=== Exercise directions ===
Indicate only the number of lines in the listing below in which the word "moved" appears.

=== Extracted data ===
-*-

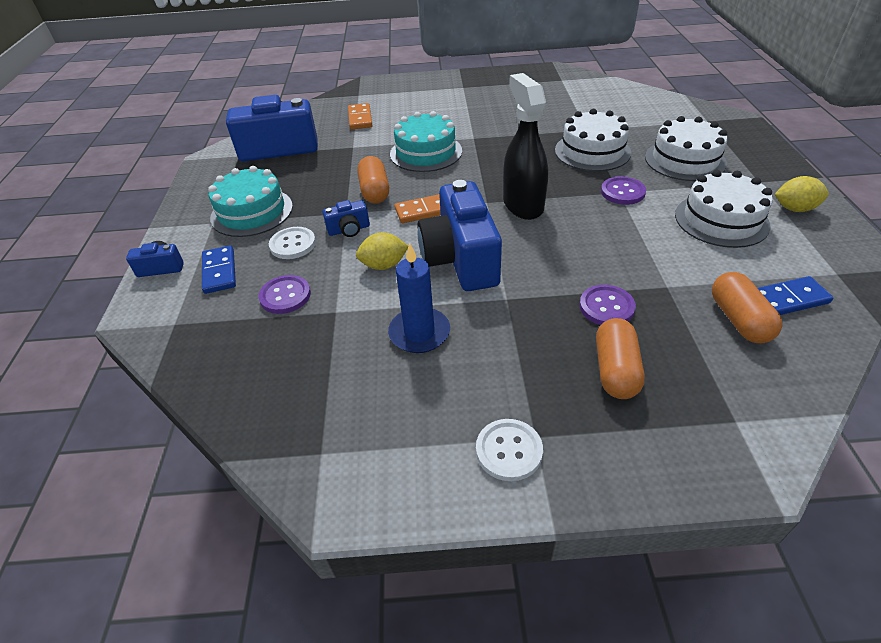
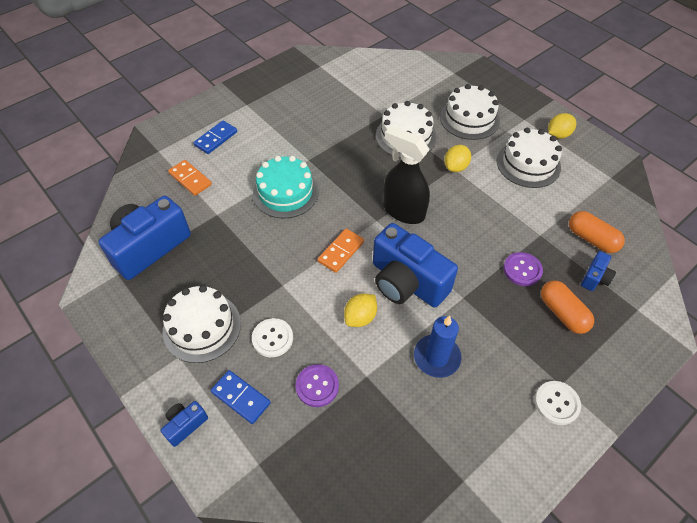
camera: 40 degrees left, 10 degrees up
turquoise cake [208,166,293,237] -> white cake [163,285,241,363]
blue camera [323,200,370,237] -> blue camera moved to [581,251,616,291]
orange capsule [357,156,389,204] -> none
purple button [601,176,646,205] -> yellow lemon [444,145,471,172]
blue domino [758,276,833,315] -> blue domino moved to [194,121,237,154]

-*-

=== Exercise output ===
2